• [Provided information]
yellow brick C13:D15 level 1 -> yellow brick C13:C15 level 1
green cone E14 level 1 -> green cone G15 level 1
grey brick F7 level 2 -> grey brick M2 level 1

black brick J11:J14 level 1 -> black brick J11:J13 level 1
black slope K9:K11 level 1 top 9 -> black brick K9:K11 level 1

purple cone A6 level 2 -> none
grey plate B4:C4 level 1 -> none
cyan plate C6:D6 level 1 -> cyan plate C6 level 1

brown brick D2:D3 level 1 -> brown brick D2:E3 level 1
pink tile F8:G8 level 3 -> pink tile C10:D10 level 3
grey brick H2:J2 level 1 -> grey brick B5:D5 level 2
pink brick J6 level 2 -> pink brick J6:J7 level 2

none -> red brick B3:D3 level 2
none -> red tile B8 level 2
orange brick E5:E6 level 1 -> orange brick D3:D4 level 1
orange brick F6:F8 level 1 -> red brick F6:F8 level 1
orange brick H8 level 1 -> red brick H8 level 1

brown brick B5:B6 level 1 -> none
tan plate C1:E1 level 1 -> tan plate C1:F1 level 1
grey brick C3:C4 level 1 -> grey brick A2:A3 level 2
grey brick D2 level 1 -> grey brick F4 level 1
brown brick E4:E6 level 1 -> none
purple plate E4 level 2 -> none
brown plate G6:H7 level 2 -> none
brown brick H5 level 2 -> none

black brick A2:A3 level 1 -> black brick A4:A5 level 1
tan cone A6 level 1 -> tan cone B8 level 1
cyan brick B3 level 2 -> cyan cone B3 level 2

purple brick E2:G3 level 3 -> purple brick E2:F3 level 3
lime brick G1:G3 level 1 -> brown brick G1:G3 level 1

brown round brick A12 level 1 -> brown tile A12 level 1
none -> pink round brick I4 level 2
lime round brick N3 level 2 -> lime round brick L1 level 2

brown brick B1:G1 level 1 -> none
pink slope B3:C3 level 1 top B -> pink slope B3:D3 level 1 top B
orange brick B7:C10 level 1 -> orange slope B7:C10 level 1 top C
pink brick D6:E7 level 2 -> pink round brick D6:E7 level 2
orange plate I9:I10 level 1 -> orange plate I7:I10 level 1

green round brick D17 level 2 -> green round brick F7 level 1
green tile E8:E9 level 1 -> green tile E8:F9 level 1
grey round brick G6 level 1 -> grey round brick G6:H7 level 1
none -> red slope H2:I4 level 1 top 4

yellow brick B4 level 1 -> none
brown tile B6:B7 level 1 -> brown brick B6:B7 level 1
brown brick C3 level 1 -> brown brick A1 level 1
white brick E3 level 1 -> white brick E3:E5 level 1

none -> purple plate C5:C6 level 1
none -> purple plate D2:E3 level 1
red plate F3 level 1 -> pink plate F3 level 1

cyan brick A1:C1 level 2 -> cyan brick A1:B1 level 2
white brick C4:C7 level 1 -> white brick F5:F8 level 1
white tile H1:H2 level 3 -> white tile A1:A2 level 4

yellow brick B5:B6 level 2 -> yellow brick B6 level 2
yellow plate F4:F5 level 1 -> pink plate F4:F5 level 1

• [Task prompt] Reproduce the material. Keep every word as written.

• [Exercise answer]
yellow brick C13:D15 level 1 -> yellow brick C13:C15 level 1
green cone E14 level 1 -> green cone G15 level 1
grey brick F7 level 2 -> grey brick M2 level 1

black brick J11:J14 level 1 -> black brick J11:J13 level 1
black slope K9:K11 level 1 top 9 -> black brick K9:K11 level 1

purple cone A6 level 2 -> none
grey plate B4:C4 level 1 -> none
cyan plate C6:D6 level 1 -> cyan plate C6 level 1

brown brick D2:D3 level 1 -> brown brick D2:E3 level 1
pink tile F8:G8 level 3 -> pink tile C10:D10 level 3
grey brick H2:J2 level 1 -> grey brick B5:D5 level 2
pink brick J6 level 2 -> pink brick J6:J7 level 2

none -> red brick B3:D3 level 2
none -> red tile B8 level 2
orange brick E5:E6 level 1 -> orange brick D3:D4 level 1
orange brick F6:F8 level 1 -> red brick F6:F8 level 1
orange brick H8 level 1 -> red brick H8 level 1

brown brick B5:B6 level 1 -> none
tan plate C1:E1 level 1 -> tan plate C1:F1 level 1
grey brick C3:C4 level 1 -> grey brick A2:A3 level 2
grey brick D2 level 1 -> grey brick F4 level 1
brown brick E4:E6 level 1 -> none
purple plate E4 level 2 -> none
brown plate G6:H7 level 2 -> none
brown brick H5 level 2 -> none

black brick A2:A3 level 1 -> black brick A4:A5 level 1
tan cone A6 level 1 -> tan cone B8 level 1
cyan brick B3 level 2 -> cyan cone B3 level 2

purple brick E2:G3 level 3 -> purple brick E2:F3 level 3
lime brick G1:G3 level 1 -> brown brick G1:G3 level 1

brown round brick A12 level 1 -> brown tile A12 level 1
none -> pink round brick I4 level 2
lime round brick N3 level 2 -> lime round brick L1 level 2

brown brick B1:G1 level 1 -> none
pink slope B3:C3 level 1 top B -> pink slope B3:D3 level 1 top B
orange brick B7:C10 level 1 -> orange slope B7:C10 level 1 top C
pink brick D6:E7 level 2 -> pink round brick D6:E7 level 2
orange plate I9:I10 level 1 -> orange plate I7:I10 level 1

green round brick D17 level 2 -> green round brick F7 level 1
green tile E8:E9 level 1 -> green tile E8:F9 level 1
grey round brick G6 level 1 -> grey round brick G6:H7 level 1
none -> red slope H2:I4 level 1 top 4

yellow brick B4 level 1 -> none
brown tile B6:B7 level 1 -> brown brick B6:B7 level 1
brown brick C3 level 1 -> brown brick A1 level 1
white brick E3 level 1 -> white brick E3:E5 level 1

none -> purple plate C5:C6 level 1
none -> purple plate D2:E3 level 1
red plate F3 level 1 -> pink plate F3 level 1

cyan brick A1:C1 level 2 -> cyan brick A1:B1 level 2
white brick C4:C7 level 1 -> white brick F5:F8 level 1
white tile H1:H2 level 3 -> white tile A1:A2 level 4

yellow brick B5:B6 level 2 -> yellow brick B6 level 2
yellow plate F4:F5 level 1 -> pink plate F4:F5 level 1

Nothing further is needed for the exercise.